**Job**.
Copy the lines below word for word, omitting the pictures.

**Supplied information**.
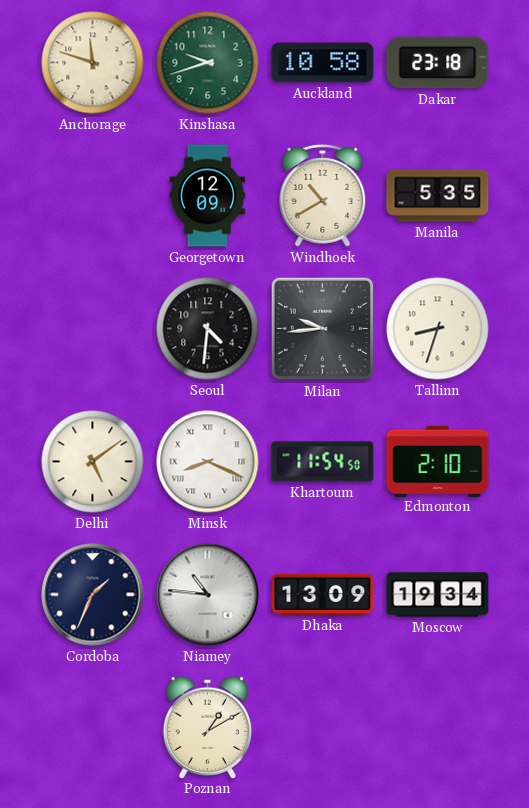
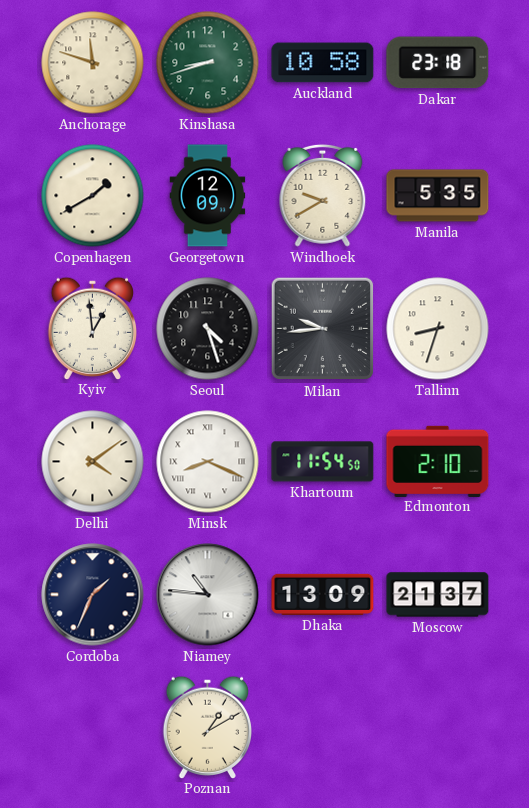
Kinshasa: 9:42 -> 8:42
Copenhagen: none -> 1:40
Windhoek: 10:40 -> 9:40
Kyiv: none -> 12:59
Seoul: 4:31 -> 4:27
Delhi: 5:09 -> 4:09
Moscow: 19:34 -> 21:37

**Answer to this problem**.
Kinshasa: 9:42 -> 8:42
Copenhagen: none -> 1:40
Windhoek: 10:40 -> 9:40
Kyiv: none -> 12:59
Seoul: 4:31 -> 4:27
Delhi: 5:09 -> 4:09
Moscow: 19:34 -> 21:37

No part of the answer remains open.